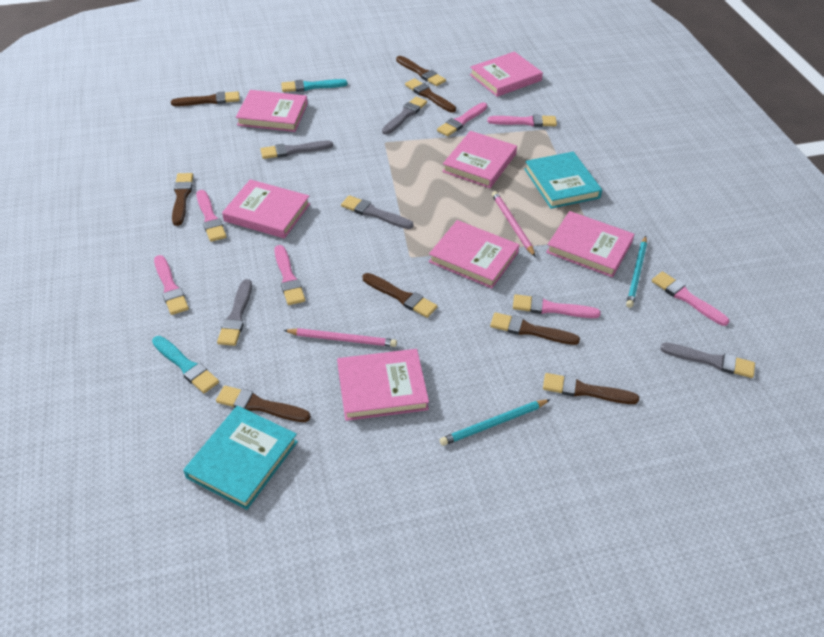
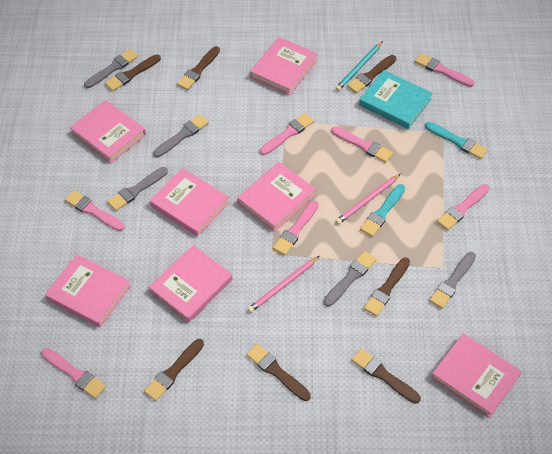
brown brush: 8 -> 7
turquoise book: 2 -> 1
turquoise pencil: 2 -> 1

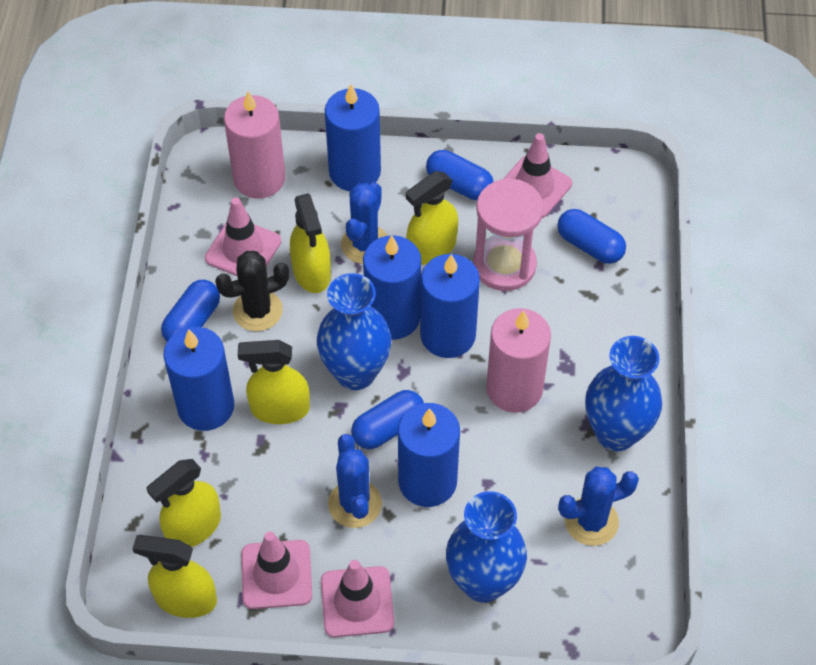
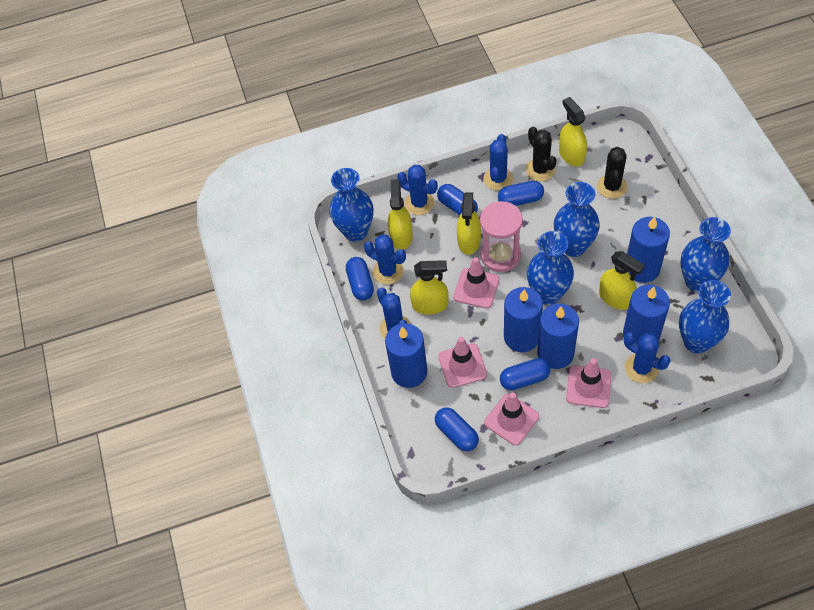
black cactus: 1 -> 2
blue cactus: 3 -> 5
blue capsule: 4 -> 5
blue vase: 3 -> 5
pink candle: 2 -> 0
=-=-=-=-=
### Requirement
A word-for-word repetition of the data above, without pictures, is the expected answer.

### Task answer
brown brush: 8 -> 7
turquoise book: 2 -> 1
turquoise pencil: 2 -> 1

black cactus: 1 -> 2
blue cactus: 3 -> 5
blue capsule: 4 -> 5
blue vase: 3 -> 5
pink candle: 2 -> 0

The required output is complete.